Problem to solve ->
From the data below, return all lines holding the string "TEMP".

(Dataset entries Opens)

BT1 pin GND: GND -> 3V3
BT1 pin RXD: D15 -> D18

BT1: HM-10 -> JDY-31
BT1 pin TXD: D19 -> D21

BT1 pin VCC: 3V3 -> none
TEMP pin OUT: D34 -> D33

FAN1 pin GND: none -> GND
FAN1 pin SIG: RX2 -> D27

(Dataset entries Closes)
(Dataset entries Opens)

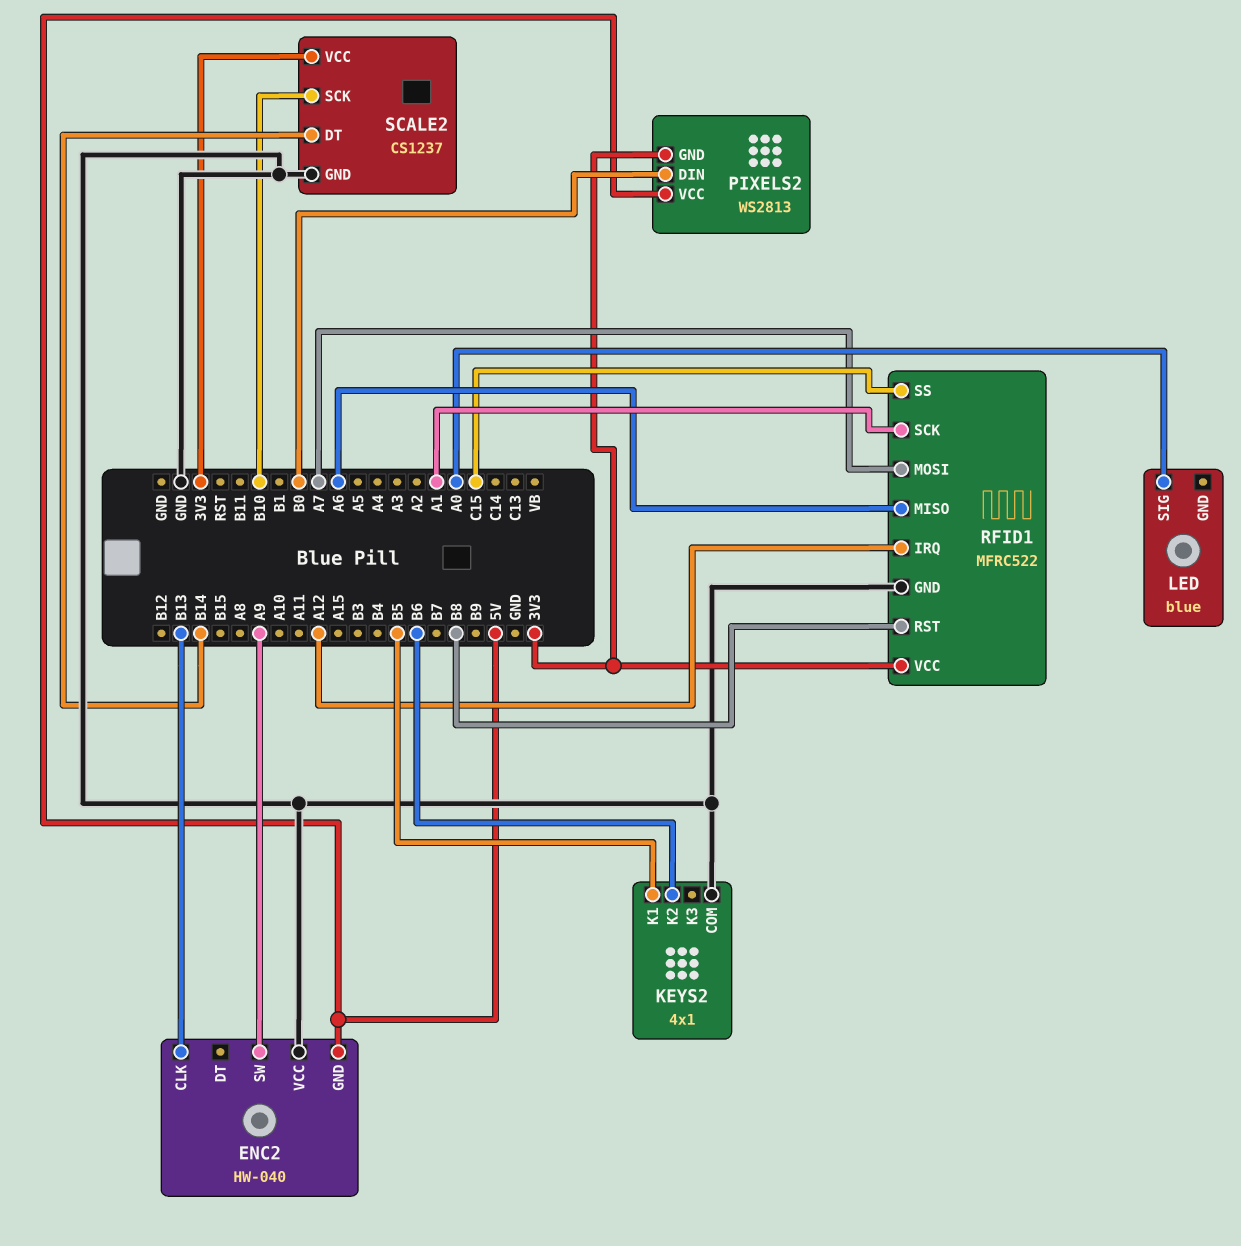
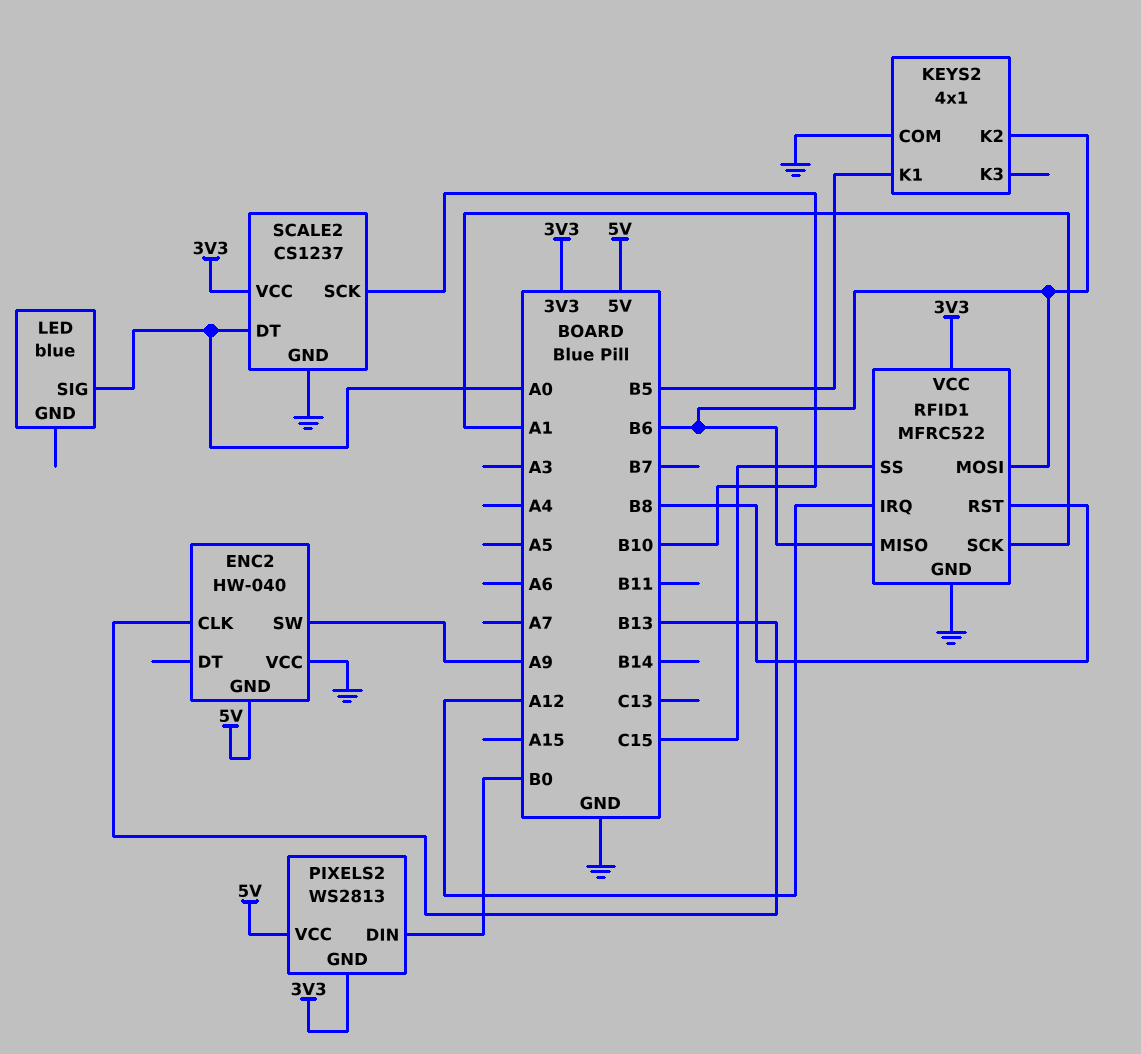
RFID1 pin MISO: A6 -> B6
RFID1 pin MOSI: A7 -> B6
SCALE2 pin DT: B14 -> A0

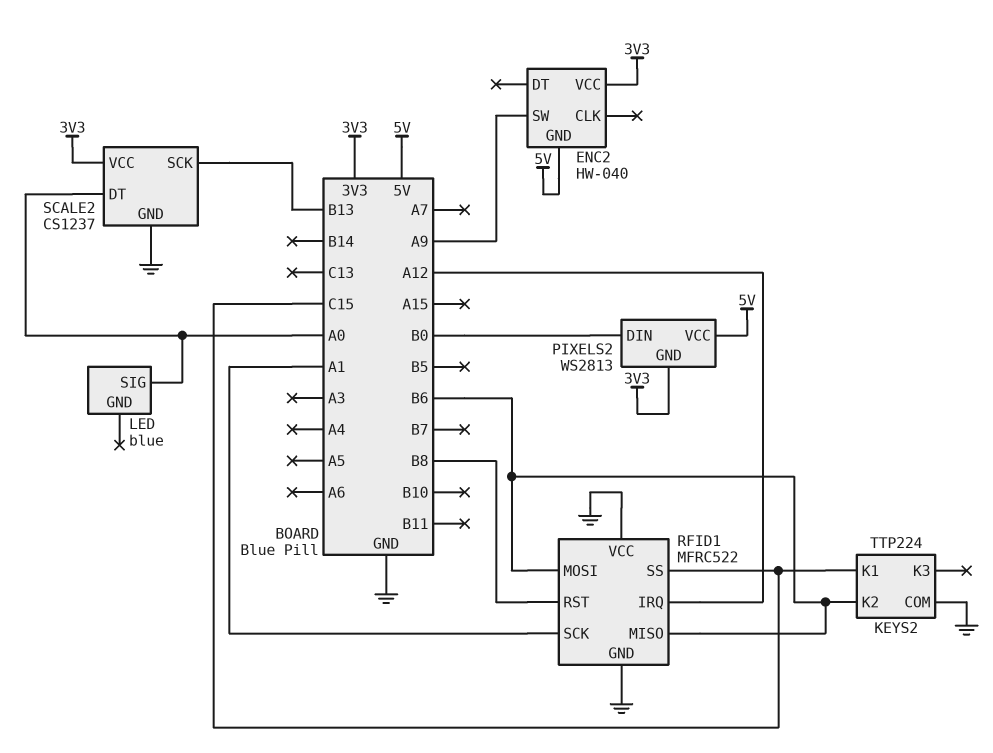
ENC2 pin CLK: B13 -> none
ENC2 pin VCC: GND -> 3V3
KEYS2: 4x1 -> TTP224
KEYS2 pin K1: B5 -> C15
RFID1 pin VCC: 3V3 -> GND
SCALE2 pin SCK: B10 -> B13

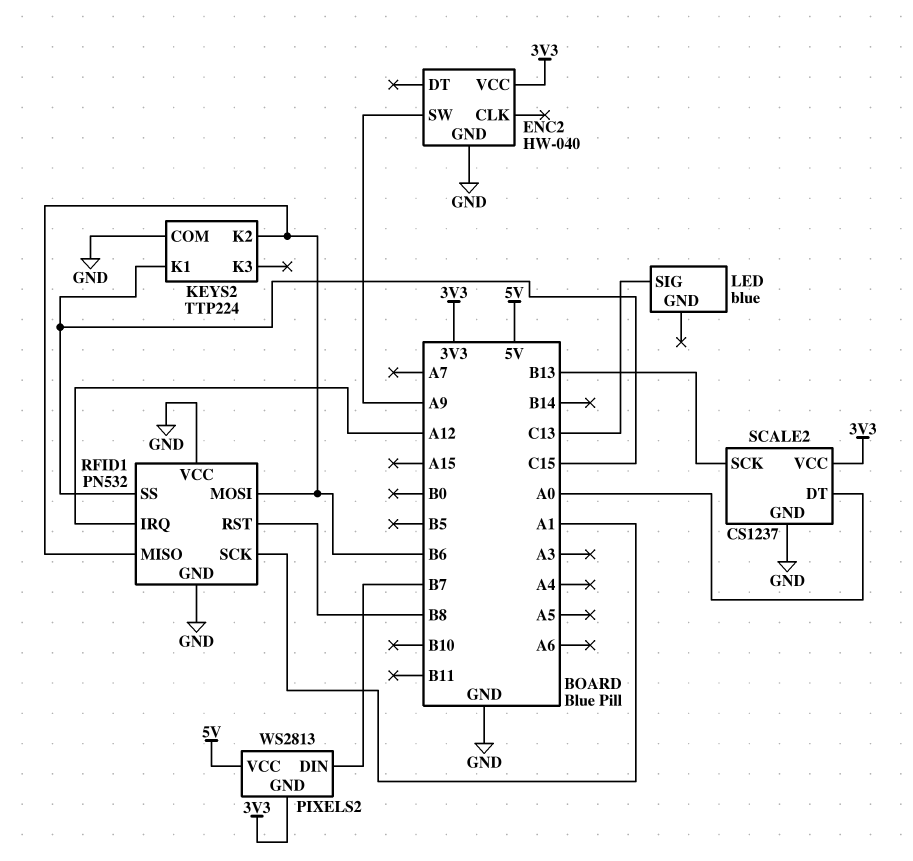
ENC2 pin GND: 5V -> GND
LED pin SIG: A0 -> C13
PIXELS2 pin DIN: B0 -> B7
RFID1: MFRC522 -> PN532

(Dataset entries Closes)
(Dataset entries Opens)

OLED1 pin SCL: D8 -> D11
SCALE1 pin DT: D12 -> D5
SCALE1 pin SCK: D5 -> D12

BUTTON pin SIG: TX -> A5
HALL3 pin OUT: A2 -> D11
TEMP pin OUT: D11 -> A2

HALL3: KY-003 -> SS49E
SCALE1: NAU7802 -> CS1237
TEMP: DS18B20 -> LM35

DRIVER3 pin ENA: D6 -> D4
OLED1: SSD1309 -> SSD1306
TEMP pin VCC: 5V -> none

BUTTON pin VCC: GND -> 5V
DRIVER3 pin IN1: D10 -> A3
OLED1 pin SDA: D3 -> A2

(Dataset entries Closes)

Result ->
TEMP pin OUT: D34 -> D33
TEMP pin OUT: D11 -> A2
TEMP: DS18B20 -> LM35
TEMP pin VCC: 5V -> none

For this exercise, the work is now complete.